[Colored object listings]
========================

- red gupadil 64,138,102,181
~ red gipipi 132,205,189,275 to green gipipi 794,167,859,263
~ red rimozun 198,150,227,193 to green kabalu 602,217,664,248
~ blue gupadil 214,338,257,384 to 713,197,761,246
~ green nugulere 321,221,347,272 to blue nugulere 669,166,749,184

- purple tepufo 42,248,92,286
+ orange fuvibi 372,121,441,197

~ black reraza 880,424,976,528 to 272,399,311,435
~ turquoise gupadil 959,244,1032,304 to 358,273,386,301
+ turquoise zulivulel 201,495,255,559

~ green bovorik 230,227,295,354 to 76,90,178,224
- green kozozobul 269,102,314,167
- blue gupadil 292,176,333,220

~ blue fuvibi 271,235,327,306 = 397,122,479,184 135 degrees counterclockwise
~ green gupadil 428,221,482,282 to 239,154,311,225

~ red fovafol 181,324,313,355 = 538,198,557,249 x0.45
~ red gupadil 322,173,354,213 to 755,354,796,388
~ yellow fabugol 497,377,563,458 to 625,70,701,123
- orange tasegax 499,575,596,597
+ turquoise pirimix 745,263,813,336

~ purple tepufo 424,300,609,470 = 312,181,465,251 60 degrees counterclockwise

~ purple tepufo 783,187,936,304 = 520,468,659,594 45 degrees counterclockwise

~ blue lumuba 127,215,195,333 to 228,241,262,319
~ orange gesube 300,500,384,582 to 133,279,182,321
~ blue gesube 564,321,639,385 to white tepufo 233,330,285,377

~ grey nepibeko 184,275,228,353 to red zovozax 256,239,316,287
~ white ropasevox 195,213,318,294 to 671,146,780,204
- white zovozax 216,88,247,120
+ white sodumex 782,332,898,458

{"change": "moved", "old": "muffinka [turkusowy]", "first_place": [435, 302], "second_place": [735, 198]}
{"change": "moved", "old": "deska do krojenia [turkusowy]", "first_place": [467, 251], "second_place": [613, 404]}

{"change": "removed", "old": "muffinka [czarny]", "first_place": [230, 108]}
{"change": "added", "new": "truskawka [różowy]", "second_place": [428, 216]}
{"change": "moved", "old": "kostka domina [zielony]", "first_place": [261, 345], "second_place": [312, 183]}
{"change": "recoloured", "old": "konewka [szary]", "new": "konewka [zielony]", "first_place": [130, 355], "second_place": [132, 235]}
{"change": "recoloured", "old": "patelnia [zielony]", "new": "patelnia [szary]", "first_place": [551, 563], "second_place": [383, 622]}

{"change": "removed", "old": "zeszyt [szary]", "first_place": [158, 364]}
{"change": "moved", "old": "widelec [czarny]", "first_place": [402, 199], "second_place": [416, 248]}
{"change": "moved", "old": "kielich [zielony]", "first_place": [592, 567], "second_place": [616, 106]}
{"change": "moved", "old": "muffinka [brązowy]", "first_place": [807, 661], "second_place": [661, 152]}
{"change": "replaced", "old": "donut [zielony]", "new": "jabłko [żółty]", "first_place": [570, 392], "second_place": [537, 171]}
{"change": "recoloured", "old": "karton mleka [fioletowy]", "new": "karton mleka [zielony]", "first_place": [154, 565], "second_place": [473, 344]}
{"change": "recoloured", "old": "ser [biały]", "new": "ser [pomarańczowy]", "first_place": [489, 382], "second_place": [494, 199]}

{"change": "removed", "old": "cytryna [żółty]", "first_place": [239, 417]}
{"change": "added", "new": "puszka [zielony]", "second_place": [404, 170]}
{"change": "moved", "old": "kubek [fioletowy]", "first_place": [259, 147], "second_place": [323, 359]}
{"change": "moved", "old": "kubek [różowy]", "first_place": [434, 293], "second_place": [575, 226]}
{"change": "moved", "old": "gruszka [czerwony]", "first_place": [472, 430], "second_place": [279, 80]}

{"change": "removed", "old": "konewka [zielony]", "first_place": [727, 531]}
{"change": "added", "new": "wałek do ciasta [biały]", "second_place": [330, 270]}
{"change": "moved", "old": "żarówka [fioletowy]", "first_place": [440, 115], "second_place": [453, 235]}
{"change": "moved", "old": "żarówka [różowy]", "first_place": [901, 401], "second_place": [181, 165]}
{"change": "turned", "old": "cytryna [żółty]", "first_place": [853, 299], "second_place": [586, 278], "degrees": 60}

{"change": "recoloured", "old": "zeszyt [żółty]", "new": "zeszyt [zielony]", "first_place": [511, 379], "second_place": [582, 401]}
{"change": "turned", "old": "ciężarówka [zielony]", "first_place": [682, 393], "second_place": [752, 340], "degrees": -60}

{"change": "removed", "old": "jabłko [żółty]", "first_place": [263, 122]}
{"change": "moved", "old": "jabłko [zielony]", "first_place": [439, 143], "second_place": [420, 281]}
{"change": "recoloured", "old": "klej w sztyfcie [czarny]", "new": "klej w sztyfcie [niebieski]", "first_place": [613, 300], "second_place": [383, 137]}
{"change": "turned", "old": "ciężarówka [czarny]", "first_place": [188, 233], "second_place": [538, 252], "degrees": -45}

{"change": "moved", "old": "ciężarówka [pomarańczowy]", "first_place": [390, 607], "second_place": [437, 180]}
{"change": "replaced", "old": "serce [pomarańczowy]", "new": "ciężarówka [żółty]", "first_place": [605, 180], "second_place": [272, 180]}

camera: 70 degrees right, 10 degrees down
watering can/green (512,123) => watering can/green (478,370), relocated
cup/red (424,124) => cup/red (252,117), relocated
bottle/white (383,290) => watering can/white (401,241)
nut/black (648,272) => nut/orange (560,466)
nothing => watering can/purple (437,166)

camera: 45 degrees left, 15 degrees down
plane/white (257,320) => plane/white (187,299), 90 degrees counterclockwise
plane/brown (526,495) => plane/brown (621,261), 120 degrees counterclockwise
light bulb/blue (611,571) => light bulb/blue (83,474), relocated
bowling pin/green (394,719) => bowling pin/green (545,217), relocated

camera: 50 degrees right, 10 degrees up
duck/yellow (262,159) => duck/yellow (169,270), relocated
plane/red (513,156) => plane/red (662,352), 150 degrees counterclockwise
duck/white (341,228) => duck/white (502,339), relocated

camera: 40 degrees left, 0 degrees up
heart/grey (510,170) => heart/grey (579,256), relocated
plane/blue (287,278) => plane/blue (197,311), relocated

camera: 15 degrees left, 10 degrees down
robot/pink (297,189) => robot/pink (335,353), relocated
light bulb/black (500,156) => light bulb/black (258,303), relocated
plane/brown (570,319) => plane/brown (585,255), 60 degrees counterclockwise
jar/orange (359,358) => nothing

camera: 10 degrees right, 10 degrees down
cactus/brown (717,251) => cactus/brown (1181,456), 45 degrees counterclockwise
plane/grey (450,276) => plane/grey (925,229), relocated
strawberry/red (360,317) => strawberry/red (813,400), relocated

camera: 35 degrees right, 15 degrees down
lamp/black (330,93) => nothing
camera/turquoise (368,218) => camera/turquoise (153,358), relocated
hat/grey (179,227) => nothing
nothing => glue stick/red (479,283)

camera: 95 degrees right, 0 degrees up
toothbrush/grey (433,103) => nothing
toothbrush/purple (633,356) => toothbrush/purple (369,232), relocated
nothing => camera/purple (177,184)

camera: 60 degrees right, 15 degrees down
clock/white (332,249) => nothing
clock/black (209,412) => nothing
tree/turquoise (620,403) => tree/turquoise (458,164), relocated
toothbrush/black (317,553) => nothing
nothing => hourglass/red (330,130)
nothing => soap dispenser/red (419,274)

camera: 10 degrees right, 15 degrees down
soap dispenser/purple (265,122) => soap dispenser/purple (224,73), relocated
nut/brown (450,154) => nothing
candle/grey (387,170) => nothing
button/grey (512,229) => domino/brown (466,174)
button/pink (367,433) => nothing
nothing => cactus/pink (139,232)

========================

• [WHAT YOU NEED TO DO] Once you find the line with "cup/red (424,124) =>" above, print it and every line after it up to and including the line with "nut/black (648,272) => nut/orange (560,466)", exactly as written and nothing else.

• [TASK OUTPUT]
cup/red (424,124) => cup/red (252,117), relocated
bottle/white (383,290) => watering can/white (401,241)
nut/black (648,272) => nut/orange (560,466)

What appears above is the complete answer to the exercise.